*** Begin section ***

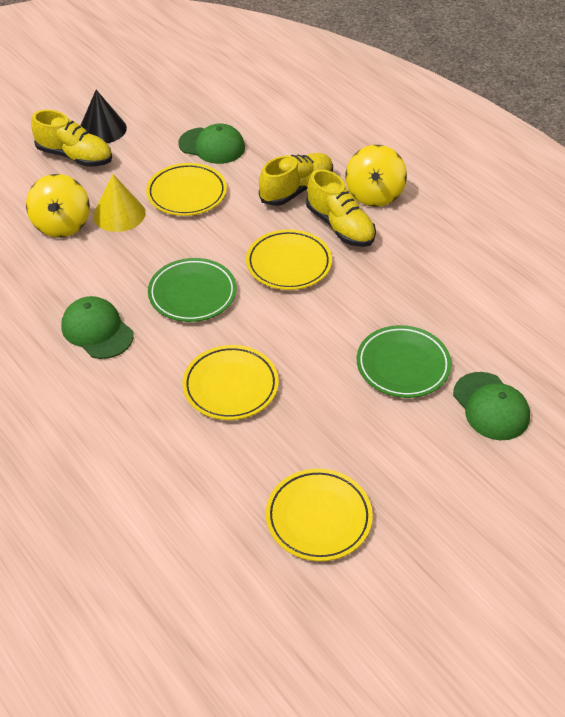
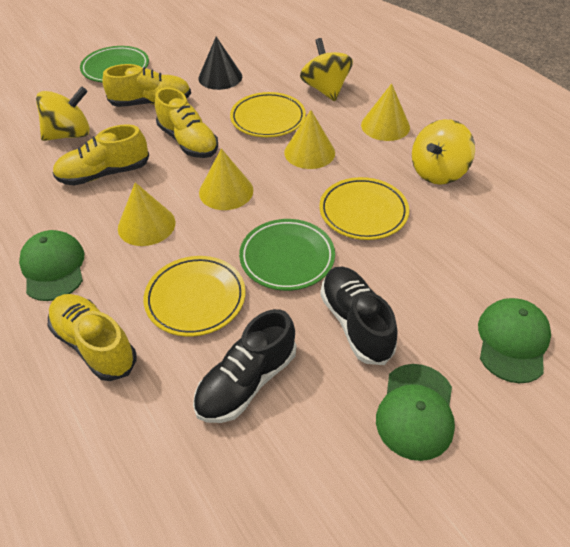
black shoe: 0 -> 2
yellow cone: 1 -> 4
yellow plate: 4 -> 3
yellow shoe: 3 -> 4
yellow spinning top: 2 -> 3

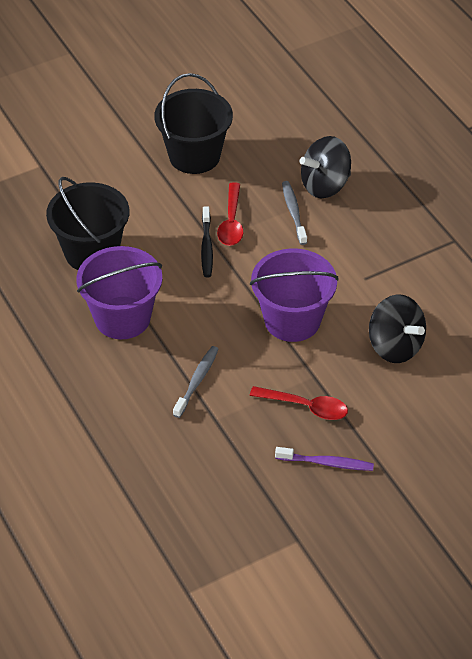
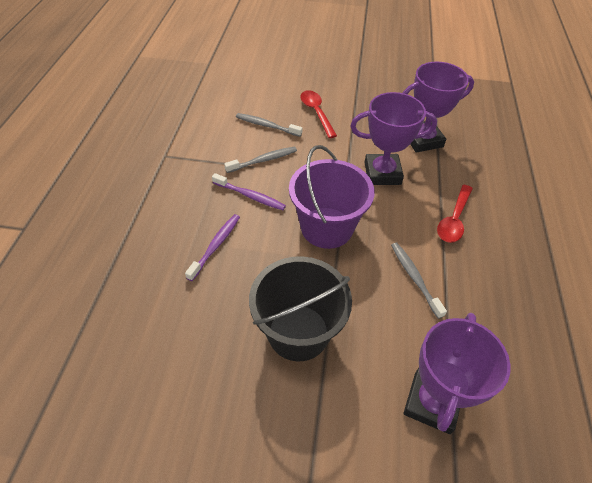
black bucket: 2 -> 1
black spinning top: 2 -> 0
black toothbrush: 1 -> 0
grey toothbrush: 2 -> 3
purple bucket: 2 -> 1
purple toothbrush: 1 -> 2
purple trophy: 0 -> 3

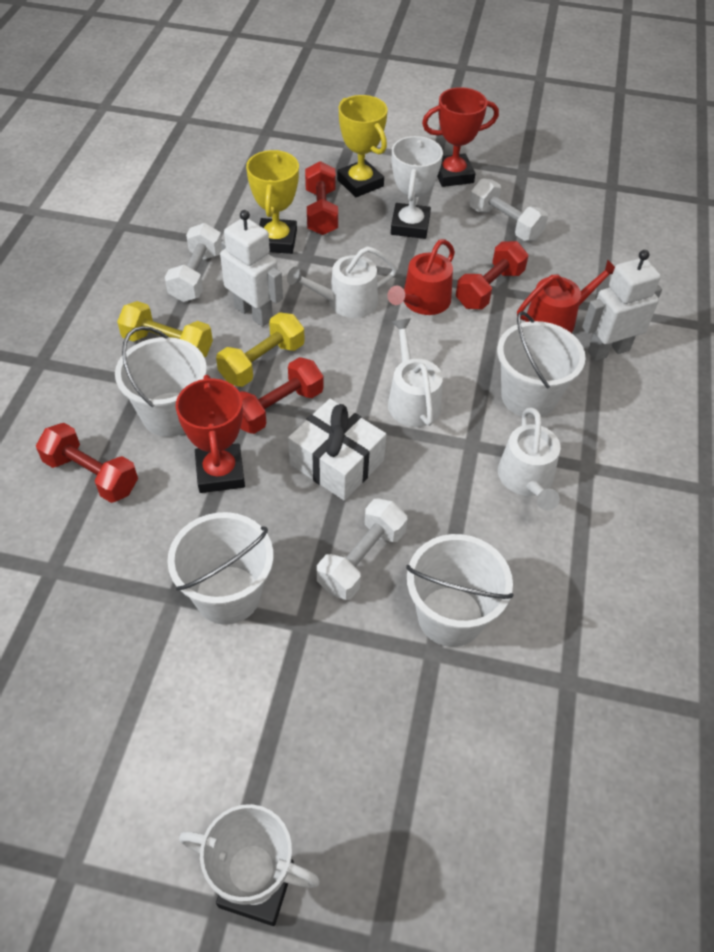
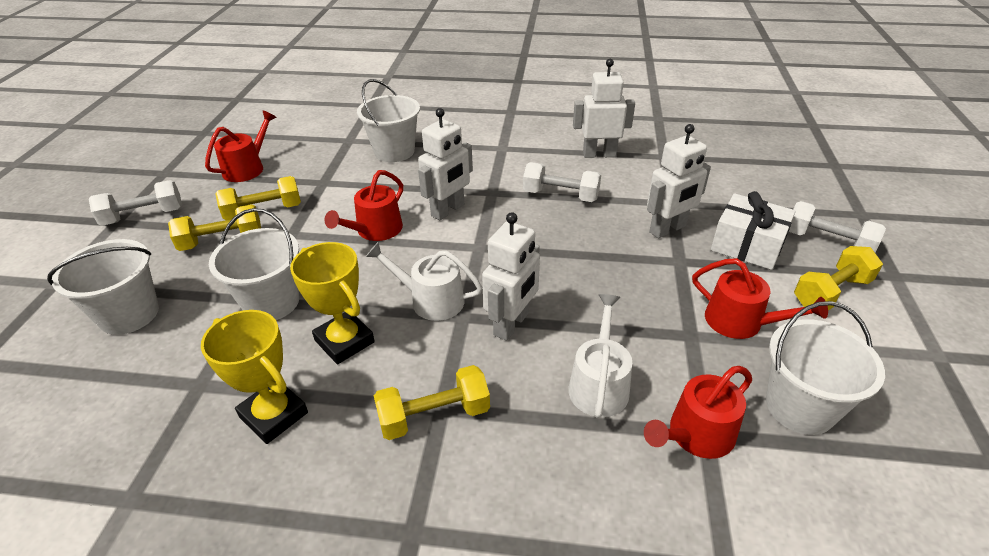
red dumbbell: 4 -> 0
red trophy: 2 -> 0
red watering can: 2 -> 4
white robot: 2 -> 4
white trophy: 2 -> 0
white watering can: 3 -> 2
yellow dumbbell: 2 -> 4

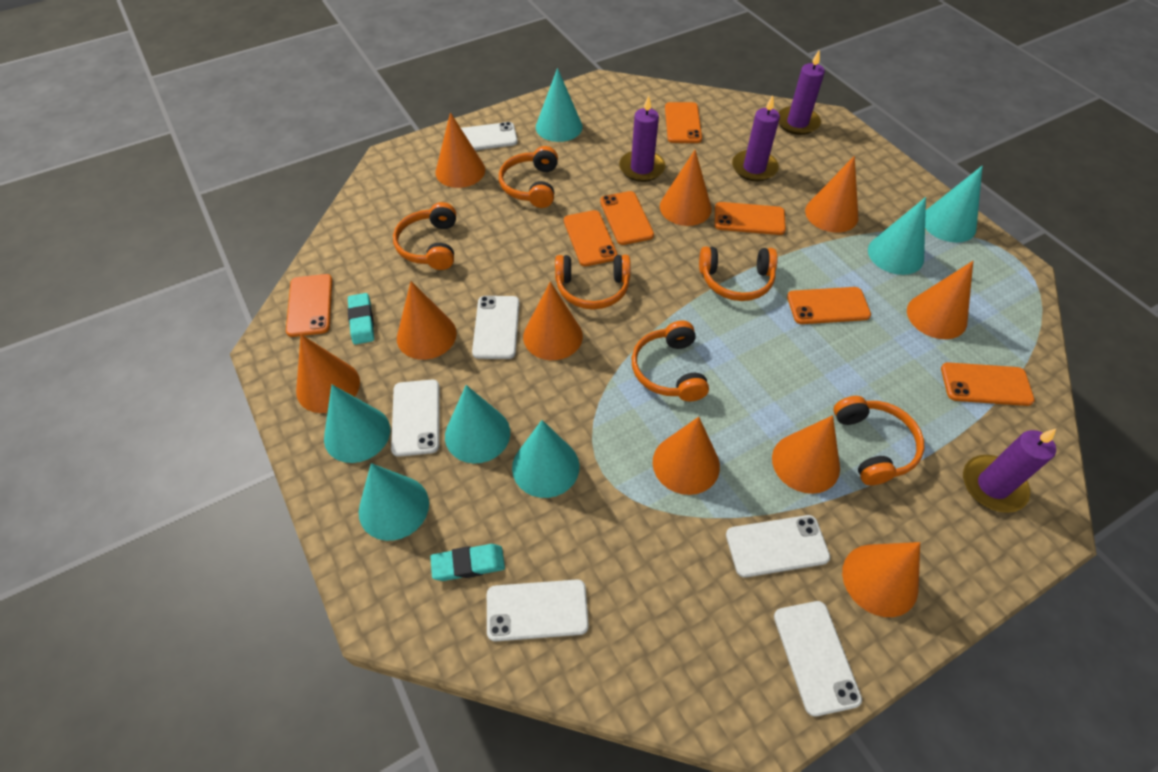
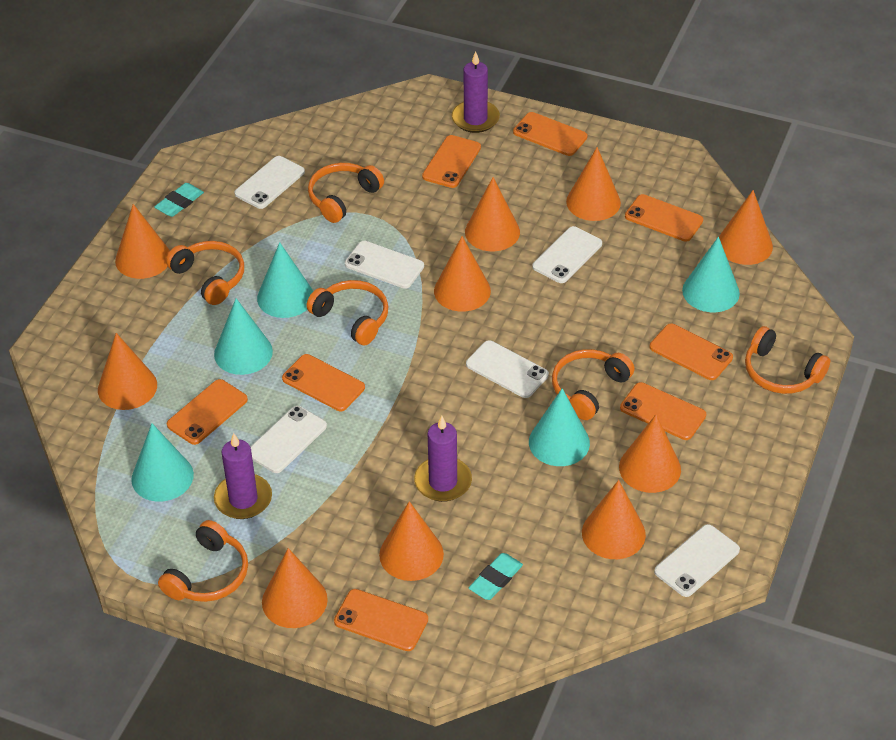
orange phone: 7 -> 8
purple candle: 4 -> 3
turquoise cone: 7 -> 5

*** End section ***

• _Description of the task_
The answer must be an exact copy of the records, with no images in it.

• _Output for this exercise_
black shoe: 0 -> 2
yellow cone: 1 -> 4
yellow plate: 4 -> 3
yellow shoe: 3 -> 4
yellow spinning top: 2 -> 3

black bucket: 2 -> 1
black spinning top: 2 -> 0
black toothbrush: 1 -> 0
grey toothbrush: 2 -> 3
purple bucket: 2 -> 1
purple toothbrush: 1 -> 2
purple trophy: 0 -> 3

red dumbbell: 4 -> 0
red trophy: 2 -> 0
red watering can: 2 -> 4
white robot: 2 -> 4
white trophy: 2 -> 0
white watering can: 3 -> 2
yellow dumbbell: 2 -> 4

orange phone: 7 -> 8
purple candle: 4 -> 3
turquoise cone: 7 -> 5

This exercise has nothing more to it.